- **TASK STATEMENT**
Can you extract every line of the data below that contains the string "mark"?

### DATASET ROWS

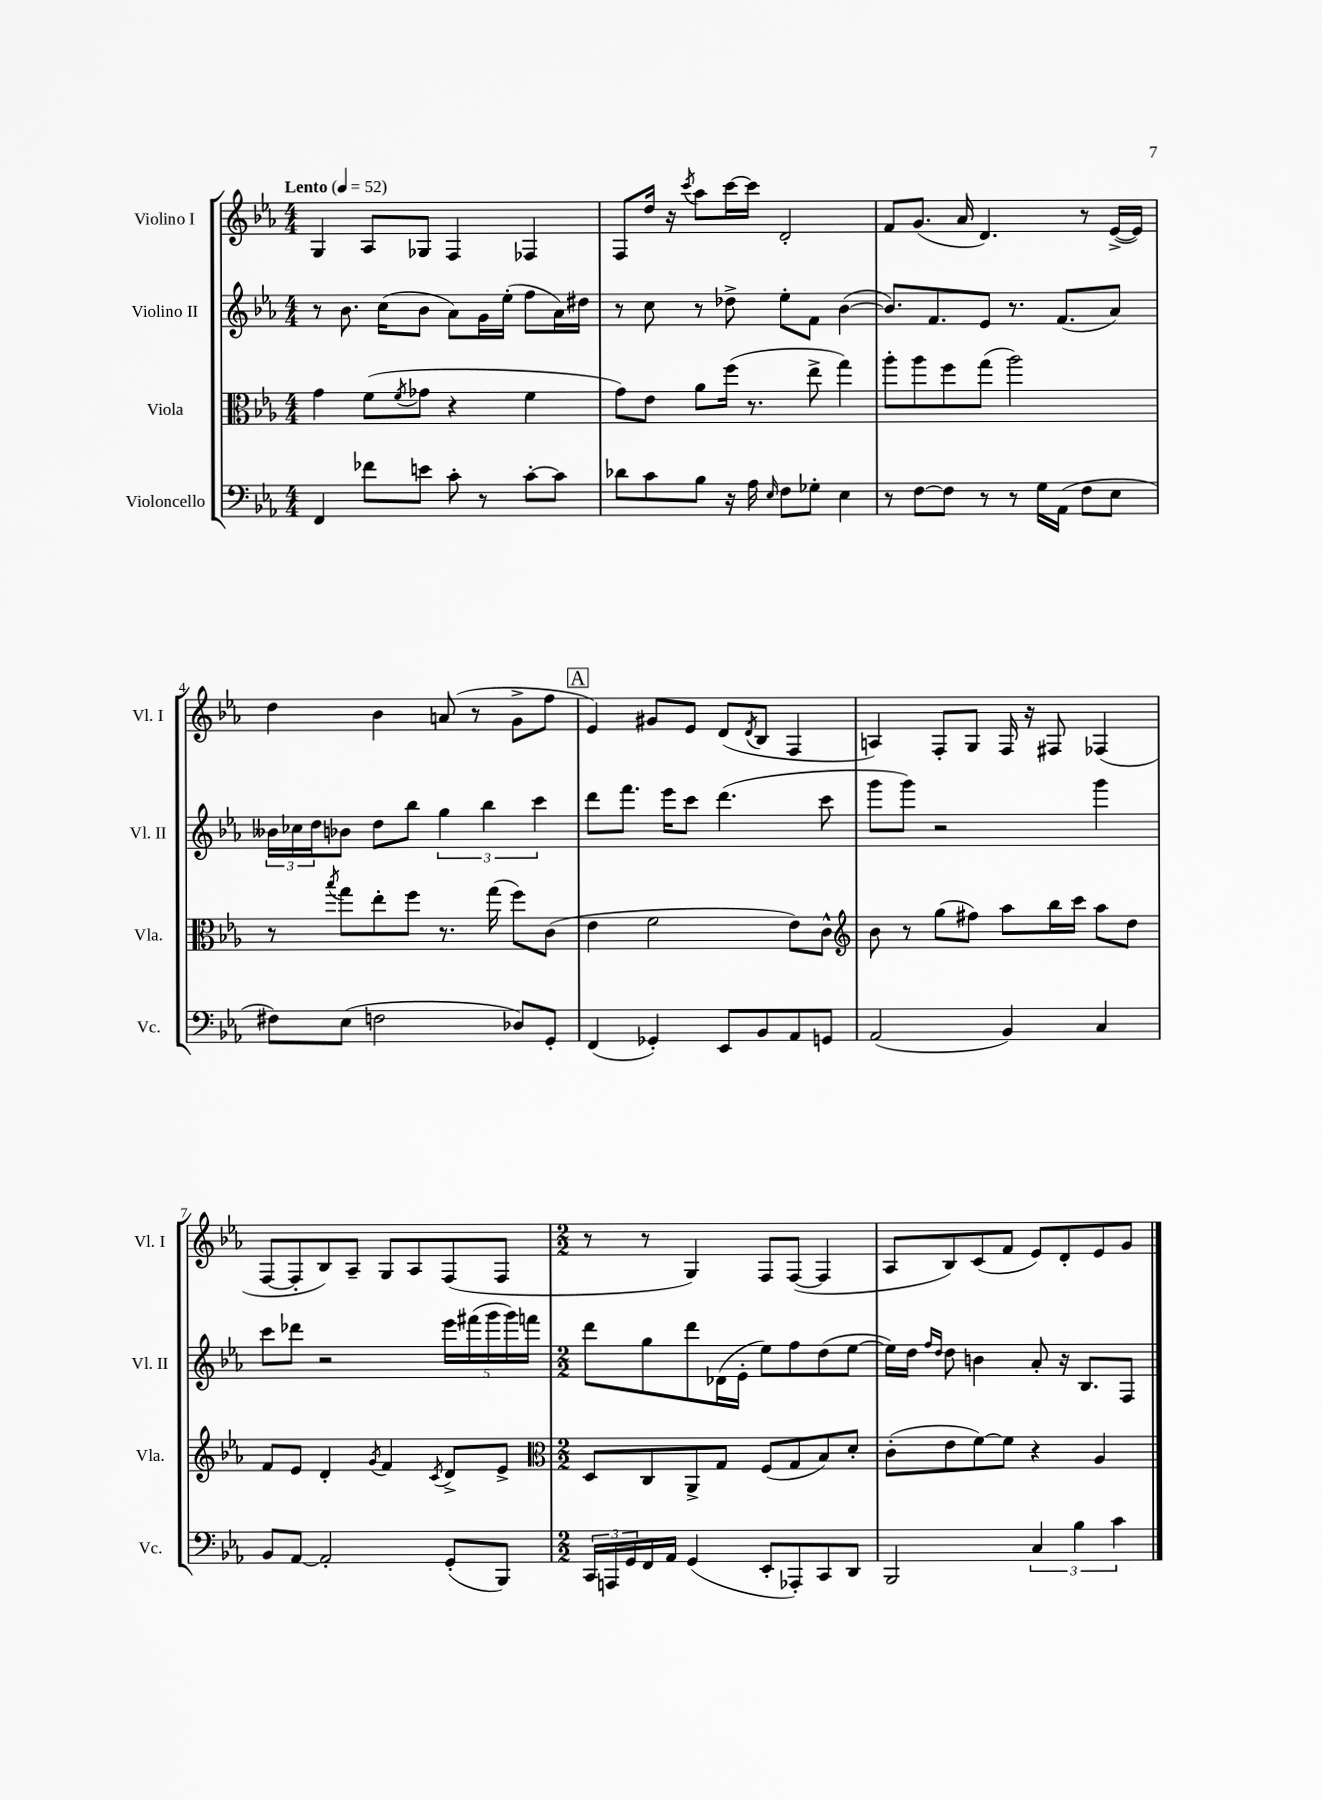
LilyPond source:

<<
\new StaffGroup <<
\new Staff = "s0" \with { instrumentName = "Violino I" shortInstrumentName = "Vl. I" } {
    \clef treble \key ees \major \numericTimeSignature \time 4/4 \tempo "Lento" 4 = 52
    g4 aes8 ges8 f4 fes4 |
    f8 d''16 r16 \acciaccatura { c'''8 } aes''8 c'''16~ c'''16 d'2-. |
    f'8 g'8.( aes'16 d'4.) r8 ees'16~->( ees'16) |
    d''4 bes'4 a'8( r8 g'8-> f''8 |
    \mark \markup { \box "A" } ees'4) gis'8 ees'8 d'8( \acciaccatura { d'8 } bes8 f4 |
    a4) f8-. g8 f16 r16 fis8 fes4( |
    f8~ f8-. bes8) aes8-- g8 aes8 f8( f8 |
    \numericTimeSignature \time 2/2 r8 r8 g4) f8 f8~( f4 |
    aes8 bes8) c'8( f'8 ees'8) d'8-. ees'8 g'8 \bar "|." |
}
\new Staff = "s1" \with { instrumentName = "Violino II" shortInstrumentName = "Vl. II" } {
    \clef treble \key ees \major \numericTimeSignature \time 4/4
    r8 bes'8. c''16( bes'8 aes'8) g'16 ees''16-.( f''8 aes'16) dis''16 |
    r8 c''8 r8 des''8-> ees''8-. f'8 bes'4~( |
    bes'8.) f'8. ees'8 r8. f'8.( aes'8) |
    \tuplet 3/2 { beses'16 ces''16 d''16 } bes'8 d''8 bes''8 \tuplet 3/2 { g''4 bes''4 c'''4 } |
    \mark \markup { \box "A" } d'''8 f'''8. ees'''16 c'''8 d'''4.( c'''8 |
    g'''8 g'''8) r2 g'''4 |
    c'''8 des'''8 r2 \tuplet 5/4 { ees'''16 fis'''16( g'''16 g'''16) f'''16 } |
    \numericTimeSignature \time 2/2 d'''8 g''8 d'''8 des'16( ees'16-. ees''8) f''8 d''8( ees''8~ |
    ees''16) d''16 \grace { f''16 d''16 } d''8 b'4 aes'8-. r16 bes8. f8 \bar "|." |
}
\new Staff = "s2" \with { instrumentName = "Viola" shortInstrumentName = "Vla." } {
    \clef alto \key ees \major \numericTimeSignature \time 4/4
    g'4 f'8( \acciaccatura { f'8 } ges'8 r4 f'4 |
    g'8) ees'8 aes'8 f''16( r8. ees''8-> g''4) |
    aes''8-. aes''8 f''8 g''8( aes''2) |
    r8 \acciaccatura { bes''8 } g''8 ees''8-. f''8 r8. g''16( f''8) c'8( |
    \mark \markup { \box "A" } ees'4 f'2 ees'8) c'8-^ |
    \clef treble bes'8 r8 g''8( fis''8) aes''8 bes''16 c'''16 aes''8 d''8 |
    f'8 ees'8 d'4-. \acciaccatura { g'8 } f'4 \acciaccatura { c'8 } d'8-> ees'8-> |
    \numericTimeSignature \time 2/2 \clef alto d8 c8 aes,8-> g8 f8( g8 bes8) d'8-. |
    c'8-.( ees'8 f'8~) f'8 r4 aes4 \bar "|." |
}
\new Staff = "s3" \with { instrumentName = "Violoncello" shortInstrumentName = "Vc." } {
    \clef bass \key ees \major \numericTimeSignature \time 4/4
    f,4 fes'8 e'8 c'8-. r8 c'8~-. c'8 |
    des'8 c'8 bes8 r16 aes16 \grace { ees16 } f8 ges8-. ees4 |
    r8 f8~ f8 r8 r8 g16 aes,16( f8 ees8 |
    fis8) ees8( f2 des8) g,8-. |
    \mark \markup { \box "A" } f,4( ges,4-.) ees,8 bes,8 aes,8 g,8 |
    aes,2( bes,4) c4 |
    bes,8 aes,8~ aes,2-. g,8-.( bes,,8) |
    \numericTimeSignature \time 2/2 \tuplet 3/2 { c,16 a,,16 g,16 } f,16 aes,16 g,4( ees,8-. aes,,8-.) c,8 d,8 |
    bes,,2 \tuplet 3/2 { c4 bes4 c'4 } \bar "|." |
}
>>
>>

######

- **TASK ANSWER**
    \mark \markup { \box "A" } ees'4) gis'8 ees'8 d'8( \acciaccatura { d'8 } bes8 f4 |
    \mark \markup { \box "A" } d'''8 f'''8. ees'''16 c'''8 d'''4.( c'''8 |
    \mark \markup { \box "A" } ees'4 f'2 ees'8) c'8-^ |
    \mark \markup { \box "A" } f,4( ges,4-.) ees,8 bes,8 aes,8 g,8 |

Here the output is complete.